TRY IT:
Find the word "orange" in the data below and copy each line that holds it.

EXERCISE INPUT:
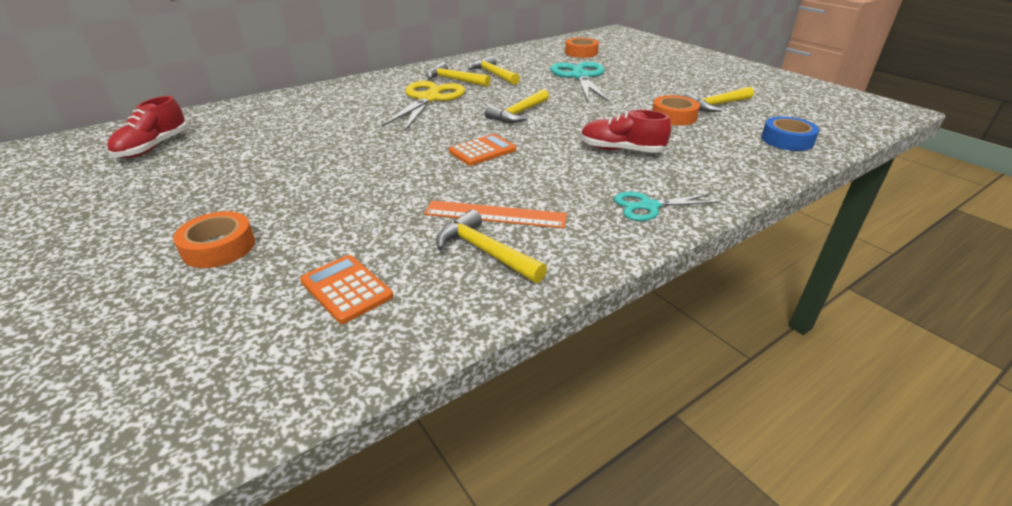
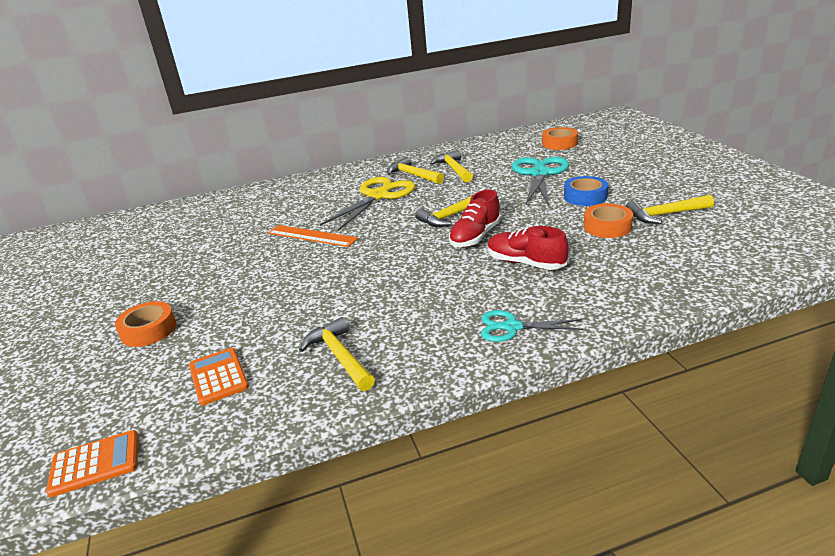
camera: 20 degrees right, 5 degrees down
(153, 147) = (142, 236): red shoe -> red shoe (475, 236)
(482, 151) = (394, 255): orange calculator -> orange calculator (95, 463)
(495, 214) = (368, 322): orange ruler -> orange ruler (312, 236)
(787, 140) = (716, 262): blue tape -> blue tape (585, 196)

YOUR RESPONSE:
(482, 151) = (394, 255): orange calculator -> orange calculator (95, 463)
(495, 214) = (368, 322): orange ruler -> orange ruler (312, 236)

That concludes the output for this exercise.